Records from a collection

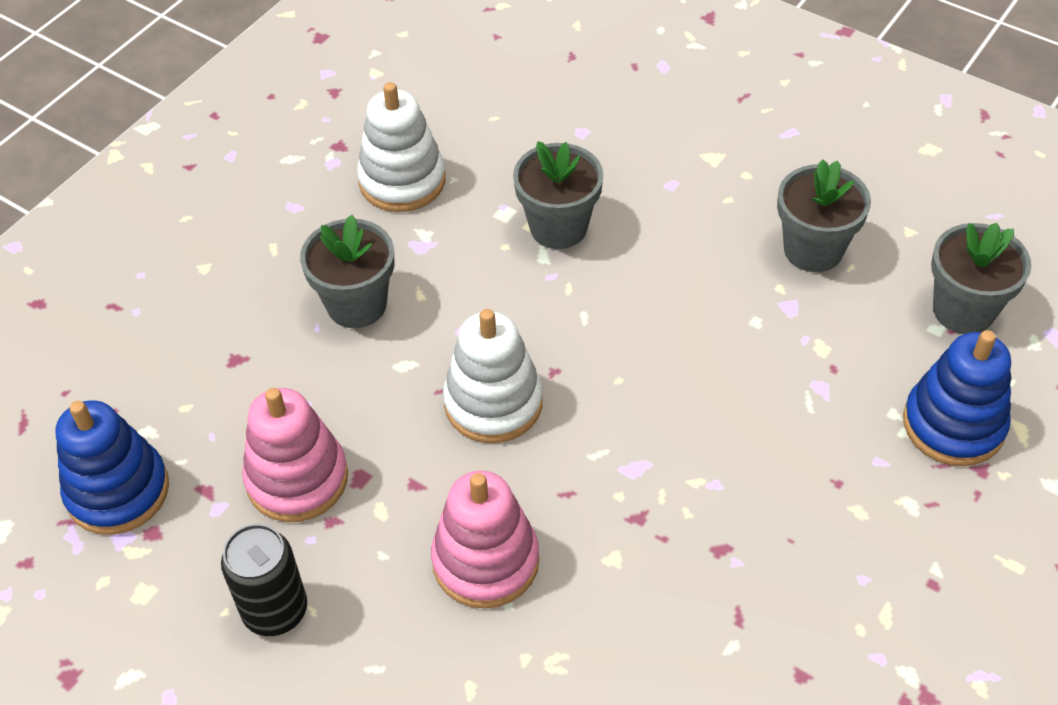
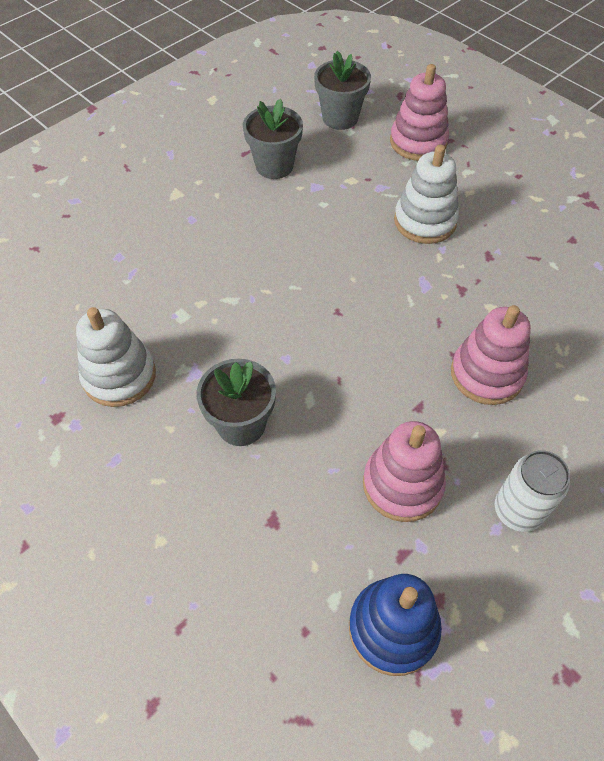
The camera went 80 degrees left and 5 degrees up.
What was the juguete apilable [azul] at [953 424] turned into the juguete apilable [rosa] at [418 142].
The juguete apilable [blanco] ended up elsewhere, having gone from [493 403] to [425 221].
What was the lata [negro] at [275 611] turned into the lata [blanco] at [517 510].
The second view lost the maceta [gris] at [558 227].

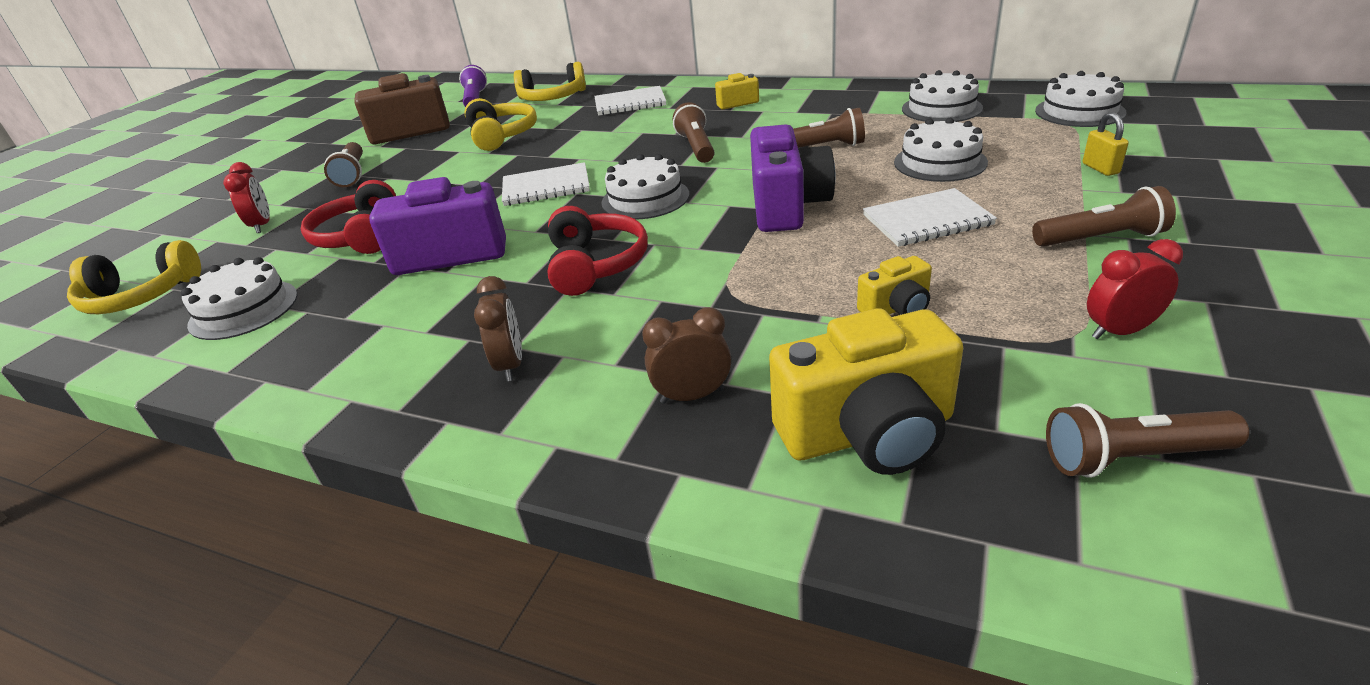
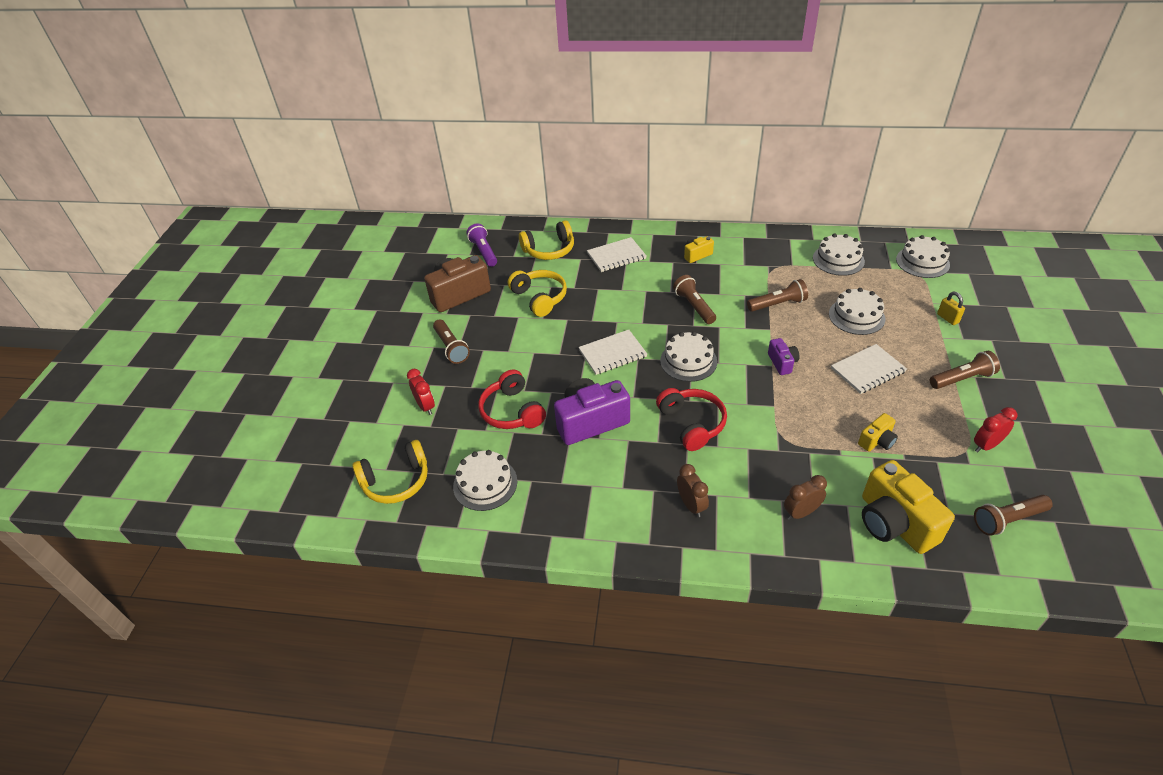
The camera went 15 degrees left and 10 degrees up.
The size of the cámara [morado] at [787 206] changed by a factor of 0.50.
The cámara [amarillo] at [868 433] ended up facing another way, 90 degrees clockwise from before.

* * *

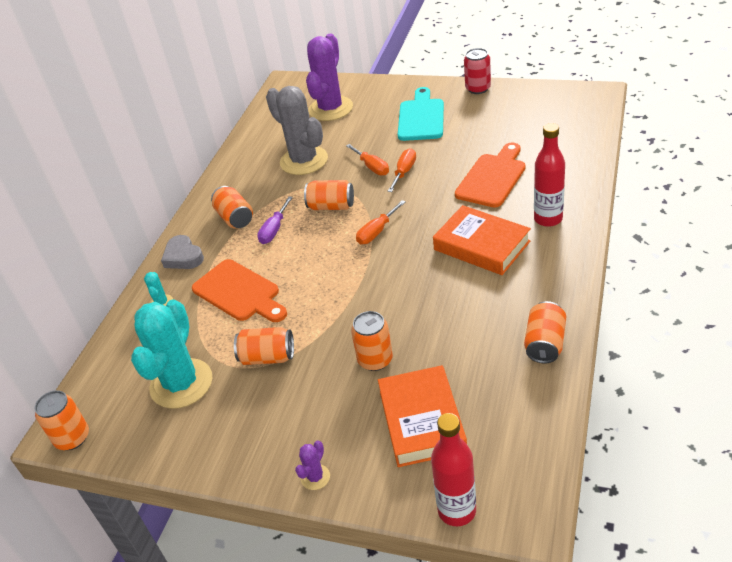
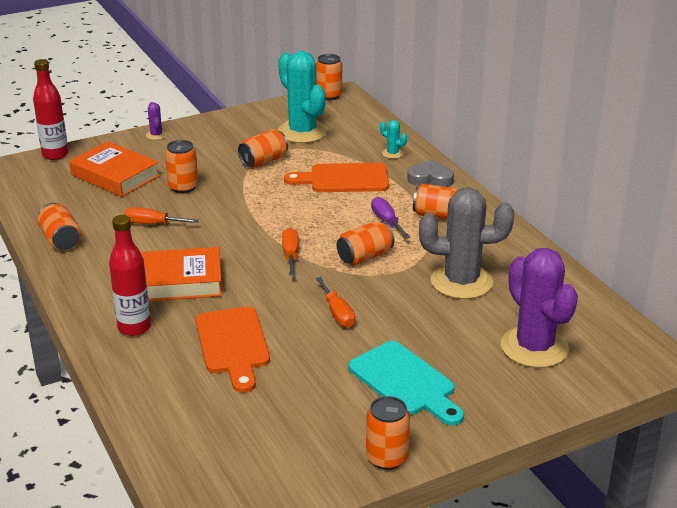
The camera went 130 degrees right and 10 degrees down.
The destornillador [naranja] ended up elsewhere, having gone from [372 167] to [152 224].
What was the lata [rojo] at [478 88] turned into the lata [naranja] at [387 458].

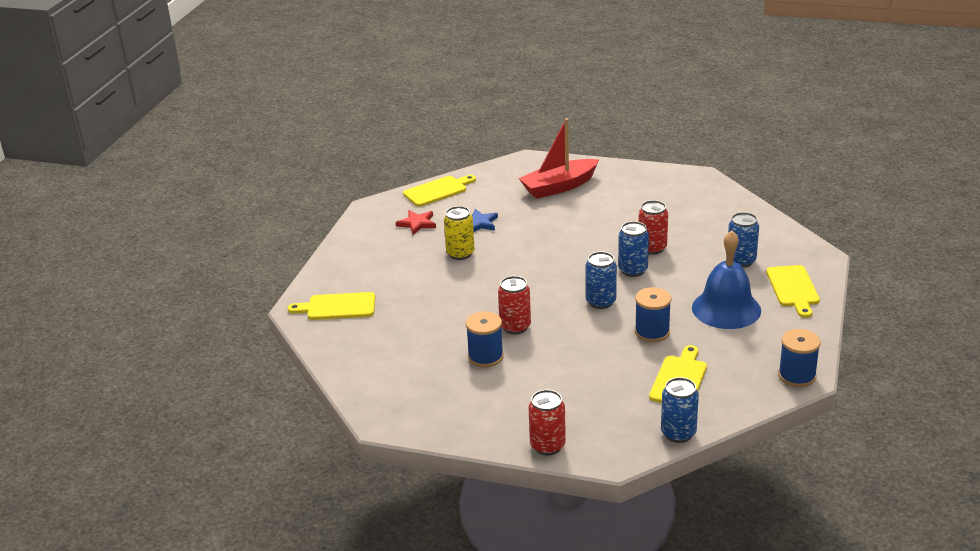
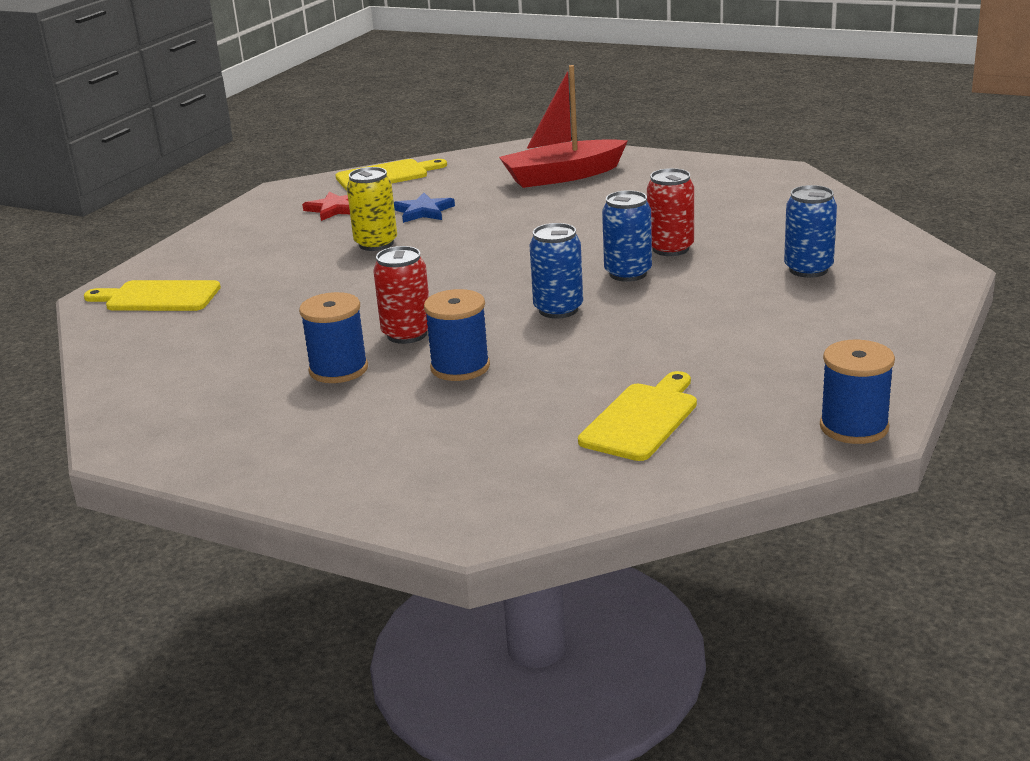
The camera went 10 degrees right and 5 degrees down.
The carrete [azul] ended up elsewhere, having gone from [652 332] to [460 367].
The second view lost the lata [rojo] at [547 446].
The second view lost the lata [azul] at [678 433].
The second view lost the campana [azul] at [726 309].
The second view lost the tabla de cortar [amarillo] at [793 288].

* Task to complete *
Reproduce, exactly as they stand in the data above, the lines from the one that holds "The juguete apilable [blanco]" to the one that holds "What was the lata [negro]", inclusive.

* Written response *
The juguete apilable [blanco] ended up elsewhere, having gone from [493 403] to [425 221].
What was the lata [negro] at [275 611] turned into the lata [blanco] at [517 510].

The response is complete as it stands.